**** STUDY MATERIAL

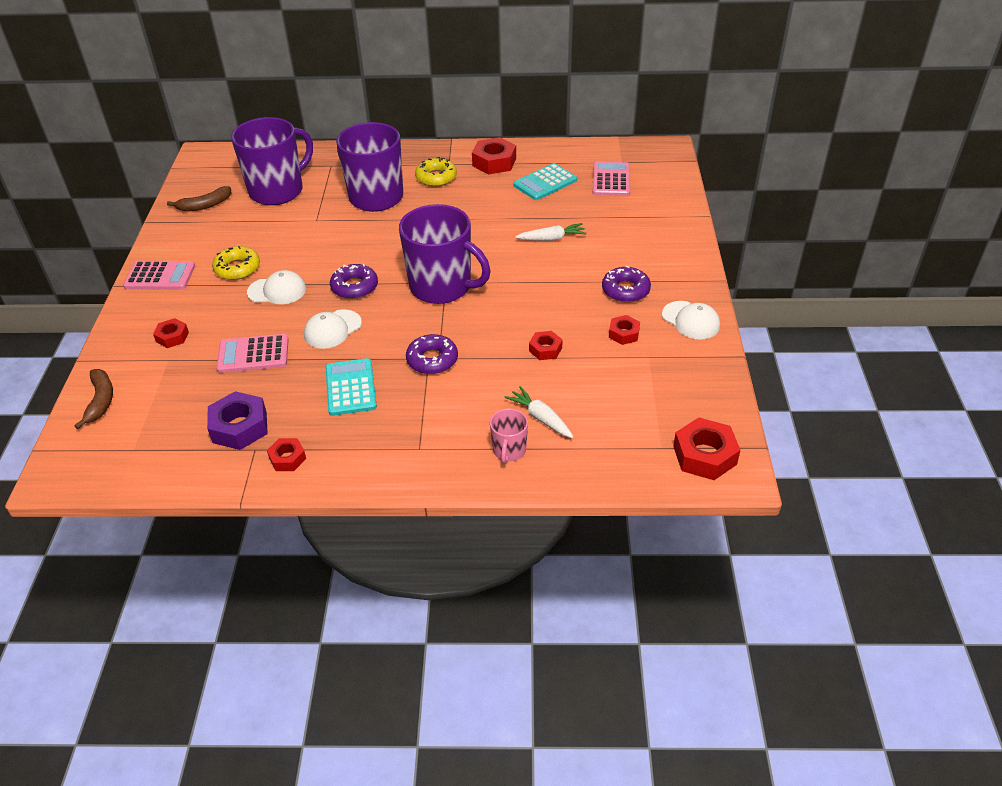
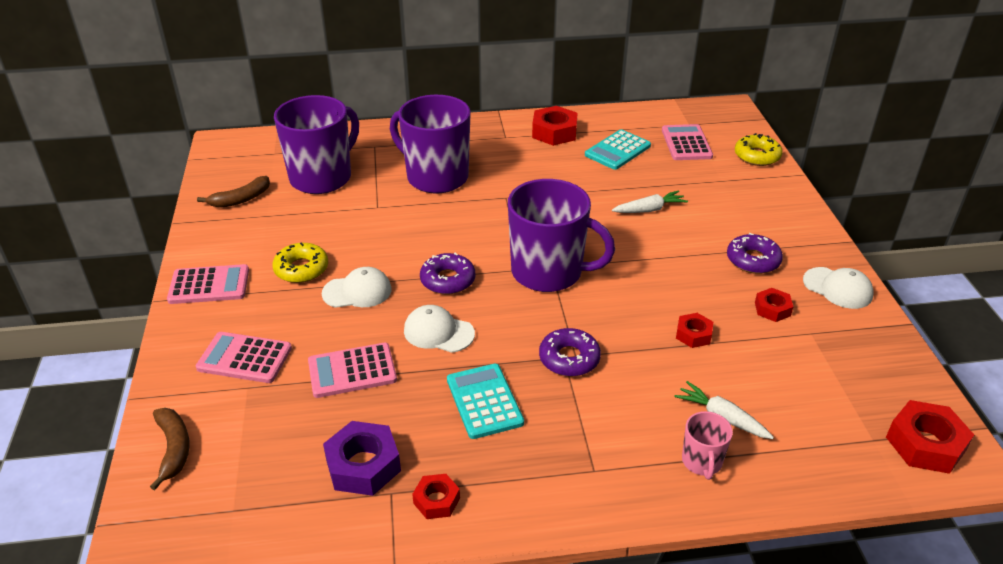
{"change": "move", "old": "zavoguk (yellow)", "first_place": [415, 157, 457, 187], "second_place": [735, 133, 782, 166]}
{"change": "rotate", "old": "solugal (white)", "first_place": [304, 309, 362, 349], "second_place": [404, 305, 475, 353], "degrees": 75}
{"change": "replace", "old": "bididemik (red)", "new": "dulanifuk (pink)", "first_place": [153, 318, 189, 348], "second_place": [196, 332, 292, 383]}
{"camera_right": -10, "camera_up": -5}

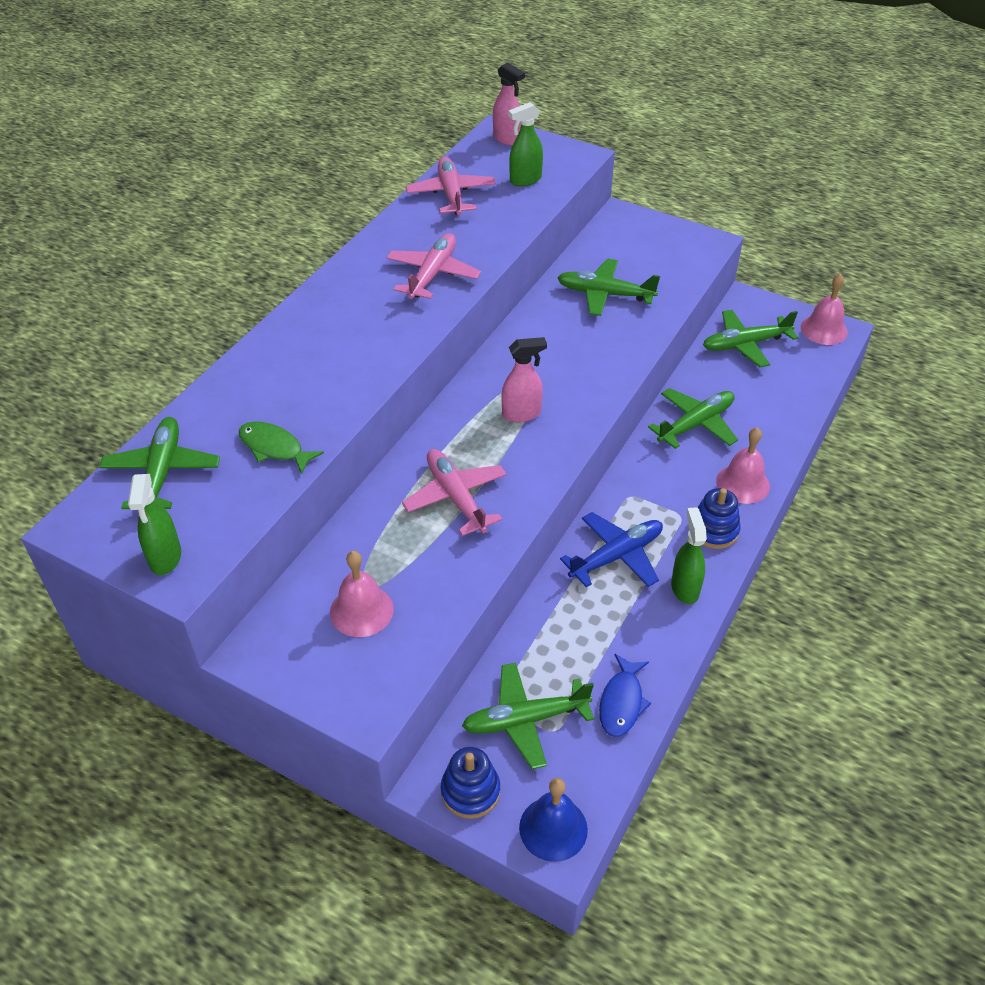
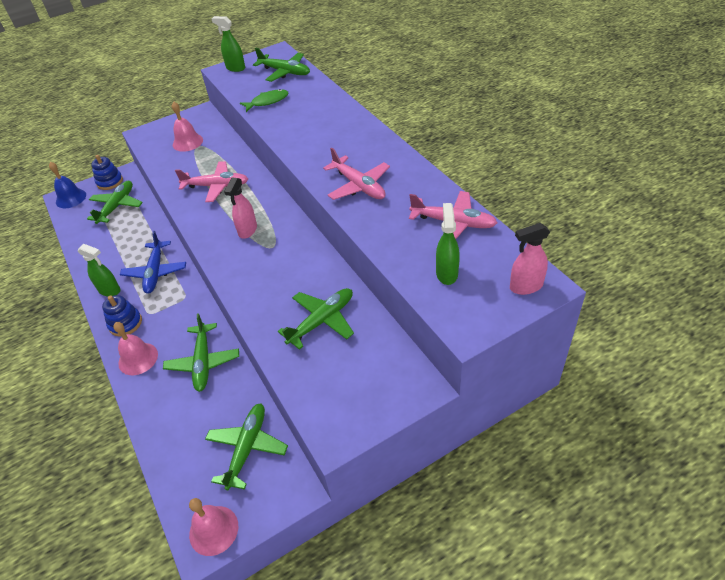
{"change": "delete", "old": "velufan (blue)", "first_place": [599, 654, 651, 737]}
{"camera_right": 125, "camera_up": 0}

********

## REQUIREMENT
Exclude the images and reproduce the remaining data exactly.

## COMPLETED EXERCISE
{"change": "move", "old": "zavoguk (yellow)", "first_place": [415, 157, 457, 187], "second_place": [735, 133, 782, 166]}
{"change": "rotate", "old": "solugal (white)", "first_place": [304, 309, 362, 349], "second_place": [404, 305, 475, 353], "degrees": 75}
{"change": "replace", "old": "bididemik (red)", "new": "dulanifuk (pink)", "first_place": [153, 318, 189, 348], "second_place": [196, 332, 292, 383]}
{"camera_right": -10, "camera_up": -5}

{"change": "delete", "old": "velufan (blue)", "first_place": [599, 654, 651, 737]}
{"camera_right": 125, "camera_up": 0}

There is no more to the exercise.